((

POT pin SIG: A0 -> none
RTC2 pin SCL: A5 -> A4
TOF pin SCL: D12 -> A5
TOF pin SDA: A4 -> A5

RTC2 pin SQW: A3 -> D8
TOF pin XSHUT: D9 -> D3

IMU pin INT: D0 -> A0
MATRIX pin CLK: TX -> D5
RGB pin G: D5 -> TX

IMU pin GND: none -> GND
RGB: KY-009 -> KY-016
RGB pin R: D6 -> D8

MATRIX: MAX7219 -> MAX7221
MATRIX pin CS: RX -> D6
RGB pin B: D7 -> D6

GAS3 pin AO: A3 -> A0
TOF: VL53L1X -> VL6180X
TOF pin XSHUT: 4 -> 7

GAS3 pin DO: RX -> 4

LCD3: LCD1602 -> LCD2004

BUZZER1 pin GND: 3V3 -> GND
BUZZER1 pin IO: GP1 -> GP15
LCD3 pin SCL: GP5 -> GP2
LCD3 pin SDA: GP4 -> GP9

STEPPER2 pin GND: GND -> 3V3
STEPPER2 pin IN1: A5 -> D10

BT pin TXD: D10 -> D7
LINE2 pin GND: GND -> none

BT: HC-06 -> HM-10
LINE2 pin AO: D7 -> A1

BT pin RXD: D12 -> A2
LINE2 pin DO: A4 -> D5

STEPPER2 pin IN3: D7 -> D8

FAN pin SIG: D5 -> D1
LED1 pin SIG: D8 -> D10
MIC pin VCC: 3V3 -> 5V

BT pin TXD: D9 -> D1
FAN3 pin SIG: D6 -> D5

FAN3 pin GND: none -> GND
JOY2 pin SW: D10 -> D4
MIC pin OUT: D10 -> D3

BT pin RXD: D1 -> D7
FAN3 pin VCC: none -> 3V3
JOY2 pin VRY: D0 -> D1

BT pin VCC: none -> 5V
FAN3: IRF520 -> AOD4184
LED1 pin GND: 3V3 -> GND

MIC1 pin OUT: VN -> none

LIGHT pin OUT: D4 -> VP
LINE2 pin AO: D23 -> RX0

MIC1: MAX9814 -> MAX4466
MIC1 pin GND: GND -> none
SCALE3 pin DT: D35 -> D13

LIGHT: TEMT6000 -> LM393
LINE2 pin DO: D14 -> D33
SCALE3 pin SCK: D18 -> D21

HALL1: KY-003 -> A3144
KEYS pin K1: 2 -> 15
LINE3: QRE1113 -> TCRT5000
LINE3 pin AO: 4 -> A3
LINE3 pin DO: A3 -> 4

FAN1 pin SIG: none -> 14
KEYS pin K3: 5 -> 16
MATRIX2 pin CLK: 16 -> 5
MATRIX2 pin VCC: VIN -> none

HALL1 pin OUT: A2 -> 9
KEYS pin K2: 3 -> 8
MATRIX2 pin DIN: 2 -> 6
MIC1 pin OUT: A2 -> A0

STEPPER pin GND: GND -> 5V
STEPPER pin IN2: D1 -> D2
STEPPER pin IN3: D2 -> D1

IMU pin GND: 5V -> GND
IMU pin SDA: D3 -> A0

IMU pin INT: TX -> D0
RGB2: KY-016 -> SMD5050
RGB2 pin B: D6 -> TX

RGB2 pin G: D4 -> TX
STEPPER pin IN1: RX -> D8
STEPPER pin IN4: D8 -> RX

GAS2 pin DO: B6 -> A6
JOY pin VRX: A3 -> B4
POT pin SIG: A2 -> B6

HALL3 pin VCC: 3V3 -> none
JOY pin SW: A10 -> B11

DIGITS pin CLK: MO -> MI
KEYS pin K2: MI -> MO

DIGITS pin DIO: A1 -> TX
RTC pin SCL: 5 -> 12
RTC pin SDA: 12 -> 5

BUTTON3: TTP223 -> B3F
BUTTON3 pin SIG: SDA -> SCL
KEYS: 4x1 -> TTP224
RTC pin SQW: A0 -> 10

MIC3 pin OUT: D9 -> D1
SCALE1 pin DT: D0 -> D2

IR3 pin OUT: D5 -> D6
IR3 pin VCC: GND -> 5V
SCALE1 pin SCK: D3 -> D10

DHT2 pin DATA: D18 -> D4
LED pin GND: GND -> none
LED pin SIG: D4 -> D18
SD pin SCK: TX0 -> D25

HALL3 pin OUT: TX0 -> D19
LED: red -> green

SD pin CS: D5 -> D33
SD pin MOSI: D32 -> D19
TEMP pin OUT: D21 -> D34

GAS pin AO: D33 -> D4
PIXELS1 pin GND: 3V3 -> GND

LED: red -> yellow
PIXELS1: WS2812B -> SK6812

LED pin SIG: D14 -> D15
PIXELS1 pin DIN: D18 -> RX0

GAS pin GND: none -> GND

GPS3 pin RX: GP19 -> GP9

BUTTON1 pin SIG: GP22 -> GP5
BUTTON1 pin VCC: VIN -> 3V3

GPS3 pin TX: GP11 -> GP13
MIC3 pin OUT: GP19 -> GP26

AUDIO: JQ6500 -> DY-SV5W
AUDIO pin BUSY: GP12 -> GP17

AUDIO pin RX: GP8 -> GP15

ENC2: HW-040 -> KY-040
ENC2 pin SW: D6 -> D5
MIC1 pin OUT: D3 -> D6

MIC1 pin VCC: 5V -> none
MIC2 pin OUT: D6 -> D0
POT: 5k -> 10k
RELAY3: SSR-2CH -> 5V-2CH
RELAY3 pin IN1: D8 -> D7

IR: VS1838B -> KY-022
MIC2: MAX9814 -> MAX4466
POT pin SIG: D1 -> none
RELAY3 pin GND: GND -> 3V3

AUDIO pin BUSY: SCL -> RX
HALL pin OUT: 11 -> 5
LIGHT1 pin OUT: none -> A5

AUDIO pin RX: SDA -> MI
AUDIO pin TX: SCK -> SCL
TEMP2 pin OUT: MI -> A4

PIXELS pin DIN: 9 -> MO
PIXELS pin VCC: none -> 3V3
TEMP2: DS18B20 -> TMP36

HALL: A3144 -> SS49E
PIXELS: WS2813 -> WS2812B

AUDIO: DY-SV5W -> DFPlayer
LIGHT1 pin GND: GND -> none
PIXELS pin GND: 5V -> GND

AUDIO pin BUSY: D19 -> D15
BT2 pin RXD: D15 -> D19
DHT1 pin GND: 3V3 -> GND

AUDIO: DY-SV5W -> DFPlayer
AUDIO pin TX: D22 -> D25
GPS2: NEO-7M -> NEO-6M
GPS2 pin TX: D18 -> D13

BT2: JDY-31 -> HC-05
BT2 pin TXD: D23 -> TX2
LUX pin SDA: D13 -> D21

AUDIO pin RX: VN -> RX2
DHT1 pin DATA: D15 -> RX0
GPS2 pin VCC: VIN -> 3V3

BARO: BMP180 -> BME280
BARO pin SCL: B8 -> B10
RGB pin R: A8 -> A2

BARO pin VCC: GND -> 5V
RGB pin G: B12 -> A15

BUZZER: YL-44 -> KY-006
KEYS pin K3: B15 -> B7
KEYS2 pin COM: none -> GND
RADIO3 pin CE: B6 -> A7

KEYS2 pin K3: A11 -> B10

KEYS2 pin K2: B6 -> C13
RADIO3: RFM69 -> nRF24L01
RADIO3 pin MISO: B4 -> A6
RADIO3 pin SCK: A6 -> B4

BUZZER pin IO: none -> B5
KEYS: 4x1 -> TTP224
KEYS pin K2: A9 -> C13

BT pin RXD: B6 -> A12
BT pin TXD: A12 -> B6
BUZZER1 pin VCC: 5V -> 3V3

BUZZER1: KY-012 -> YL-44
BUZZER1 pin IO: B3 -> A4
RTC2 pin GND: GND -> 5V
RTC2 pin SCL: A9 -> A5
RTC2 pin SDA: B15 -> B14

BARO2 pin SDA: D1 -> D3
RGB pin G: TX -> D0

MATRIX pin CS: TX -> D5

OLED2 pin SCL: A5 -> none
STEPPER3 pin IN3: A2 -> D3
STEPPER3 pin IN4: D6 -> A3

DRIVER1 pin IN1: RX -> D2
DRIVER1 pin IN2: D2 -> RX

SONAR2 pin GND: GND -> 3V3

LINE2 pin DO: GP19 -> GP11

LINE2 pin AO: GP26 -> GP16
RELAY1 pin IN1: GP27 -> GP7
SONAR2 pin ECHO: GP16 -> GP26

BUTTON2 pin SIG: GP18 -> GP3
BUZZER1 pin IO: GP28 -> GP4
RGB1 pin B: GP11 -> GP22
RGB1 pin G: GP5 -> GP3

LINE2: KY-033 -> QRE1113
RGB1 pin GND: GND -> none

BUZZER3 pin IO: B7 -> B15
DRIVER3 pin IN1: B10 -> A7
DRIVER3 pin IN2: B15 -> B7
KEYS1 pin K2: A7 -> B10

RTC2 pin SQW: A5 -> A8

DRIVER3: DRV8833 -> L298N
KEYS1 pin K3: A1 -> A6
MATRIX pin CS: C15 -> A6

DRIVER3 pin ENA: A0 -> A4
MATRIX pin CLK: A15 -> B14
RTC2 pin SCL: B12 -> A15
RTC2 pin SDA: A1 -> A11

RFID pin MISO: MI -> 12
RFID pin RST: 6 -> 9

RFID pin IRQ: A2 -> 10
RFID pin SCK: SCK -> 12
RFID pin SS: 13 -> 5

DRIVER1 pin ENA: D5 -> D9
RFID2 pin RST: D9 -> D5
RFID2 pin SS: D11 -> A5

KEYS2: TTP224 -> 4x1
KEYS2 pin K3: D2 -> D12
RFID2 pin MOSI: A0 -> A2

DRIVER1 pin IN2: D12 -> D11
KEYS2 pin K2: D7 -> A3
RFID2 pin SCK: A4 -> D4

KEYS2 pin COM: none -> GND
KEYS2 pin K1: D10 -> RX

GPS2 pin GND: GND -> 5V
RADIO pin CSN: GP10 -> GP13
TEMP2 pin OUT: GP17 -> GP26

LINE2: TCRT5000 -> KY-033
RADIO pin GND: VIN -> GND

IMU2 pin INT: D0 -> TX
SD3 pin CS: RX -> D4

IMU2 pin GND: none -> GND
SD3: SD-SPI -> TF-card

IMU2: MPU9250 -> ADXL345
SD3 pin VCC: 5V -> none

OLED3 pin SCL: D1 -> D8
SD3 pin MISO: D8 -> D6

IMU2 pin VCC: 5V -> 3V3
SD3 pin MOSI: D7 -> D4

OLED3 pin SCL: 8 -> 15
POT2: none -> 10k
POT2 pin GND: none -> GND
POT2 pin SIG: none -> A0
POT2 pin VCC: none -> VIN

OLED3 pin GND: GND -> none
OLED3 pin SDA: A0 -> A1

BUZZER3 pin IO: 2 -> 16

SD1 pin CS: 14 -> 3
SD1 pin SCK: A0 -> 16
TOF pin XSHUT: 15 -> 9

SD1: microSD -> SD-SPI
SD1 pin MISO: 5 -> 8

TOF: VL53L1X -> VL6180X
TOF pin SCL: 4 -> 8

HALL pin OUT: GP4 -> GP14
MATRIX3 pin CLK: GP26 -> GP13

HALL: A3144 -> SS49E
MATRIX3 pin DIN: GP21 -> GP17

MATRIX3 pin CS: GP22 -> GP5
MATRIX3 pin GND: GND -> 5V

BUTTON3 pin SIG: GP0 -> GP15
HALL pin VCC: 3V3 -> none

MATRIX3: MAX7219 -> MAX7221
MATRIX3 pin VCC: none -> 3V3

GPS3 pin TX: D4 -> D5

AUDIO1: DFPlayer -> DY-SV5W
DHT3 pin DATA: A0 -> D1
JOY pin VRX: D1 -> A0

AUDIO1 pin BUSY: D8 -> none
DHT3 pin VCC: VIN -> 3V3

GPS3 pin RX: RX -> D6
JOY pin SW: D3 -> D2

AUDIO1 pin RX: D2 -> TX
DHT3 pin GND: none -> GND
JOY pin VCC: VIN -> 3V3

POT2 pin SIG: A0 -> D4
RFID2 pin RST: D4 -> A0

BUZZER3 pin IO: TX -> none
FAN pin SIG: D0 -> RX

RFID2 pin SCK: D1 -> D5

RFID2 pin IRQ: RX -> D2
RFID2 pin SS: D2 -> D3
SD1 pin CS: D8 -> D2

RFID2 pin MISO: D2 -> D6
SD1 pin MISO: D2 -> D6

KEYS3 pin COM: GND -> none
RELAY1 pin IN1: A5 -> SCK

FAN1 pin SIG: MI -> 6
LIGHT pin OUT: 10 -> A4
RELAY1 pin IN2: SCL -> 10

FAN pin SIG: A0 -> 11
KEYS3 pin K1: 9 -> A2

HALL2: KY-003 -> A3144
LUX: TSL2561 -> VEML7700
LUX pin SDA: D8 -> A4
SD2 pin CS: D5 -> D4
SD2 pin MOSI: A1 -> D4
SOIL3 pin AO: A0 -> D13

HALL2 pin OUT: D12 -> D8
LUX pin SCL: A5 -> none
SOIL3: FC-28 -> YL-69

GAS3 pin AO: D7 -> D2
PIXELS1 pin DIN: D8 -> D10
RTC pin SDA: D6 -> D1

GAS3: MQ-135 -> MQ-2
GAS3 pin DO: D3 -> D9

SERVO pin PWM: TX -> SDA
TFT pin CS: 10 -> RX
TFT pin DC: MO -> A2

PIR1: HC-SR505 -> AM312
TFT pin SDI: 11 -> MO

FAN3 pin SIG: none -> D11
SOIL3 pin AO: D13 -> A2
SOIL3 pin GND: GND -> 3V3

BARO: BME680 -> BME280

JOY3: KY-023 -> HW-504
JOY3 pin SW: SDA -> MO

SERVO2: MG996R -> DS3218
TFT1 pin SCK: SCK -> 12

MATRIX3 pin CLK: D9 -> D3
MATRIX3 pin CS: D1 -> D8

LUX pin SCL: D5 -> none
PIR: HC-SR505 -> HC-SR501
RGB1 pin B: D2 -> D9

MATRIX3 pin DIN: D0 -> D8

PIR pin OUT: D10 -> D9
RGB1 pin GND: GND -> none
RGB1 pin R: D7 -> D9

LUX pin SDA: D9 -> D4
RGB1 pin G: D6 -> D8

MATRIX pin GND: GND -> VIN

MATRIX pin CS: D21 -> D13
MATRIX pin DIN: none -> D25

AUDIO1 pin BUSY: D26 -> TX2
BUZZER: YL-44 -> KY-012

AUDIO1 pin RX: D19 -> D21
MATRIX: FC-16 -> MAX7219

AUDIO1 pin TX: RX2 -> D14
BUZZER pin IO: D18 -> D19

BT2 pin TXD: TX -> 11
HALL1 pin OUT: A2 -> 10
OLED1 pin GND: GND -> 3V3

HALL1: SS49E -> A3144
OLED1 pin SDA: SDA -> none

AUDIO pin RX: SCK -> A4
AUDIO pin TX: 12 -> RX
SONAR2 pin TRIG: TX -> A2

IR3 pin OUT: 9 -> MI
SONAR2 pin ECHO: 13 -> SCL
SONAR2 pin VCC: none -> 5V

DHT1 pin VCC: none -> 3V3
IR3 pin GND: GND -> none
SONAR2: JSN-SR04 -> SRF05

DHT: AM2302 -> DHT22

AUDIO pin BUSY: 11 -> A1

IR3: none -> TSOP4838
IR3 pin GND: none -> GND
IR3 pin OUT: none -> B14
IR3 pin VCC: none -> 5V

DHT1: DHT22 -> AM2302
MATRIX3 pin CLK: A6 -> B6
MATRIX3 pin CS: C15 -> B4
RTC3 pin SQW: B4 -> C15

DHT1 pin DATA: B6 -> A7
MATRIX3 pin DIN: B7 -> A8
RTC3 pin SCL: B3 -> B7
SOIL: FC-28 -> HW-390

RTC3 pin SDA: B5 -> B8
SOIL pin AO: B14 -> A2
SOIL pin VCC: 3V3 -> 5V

))

- _Exercise brief_
Going back to the entries above, set down exactly the lines that begin at the one with "RADIO pin GND: VIN -> GND" and end at the one with "POT2: none -> 10k", both included, and nothing else.

- _Answer area_
RADIO pin GND: VIN -> GND

IMU2 pin INT: D0 -> TX
SD3 pin CS: RX -> D4

IMU2 pin GND: none -> GND
SD3: SD-SPI -> TF-card

IMU2: MPU9250 -> ADXL345
SD3 pin VCC: 5V -> none

OLED3 pin SCL: D1 -> D8
SD3 pin MISO: D8 -> D6

IMU2 pin VCC: 5V -> 3V3
SD3 pin MOSI: D7 -> D4

OLED3 pin SCL: 8 -> 15
POT2: none -> 10k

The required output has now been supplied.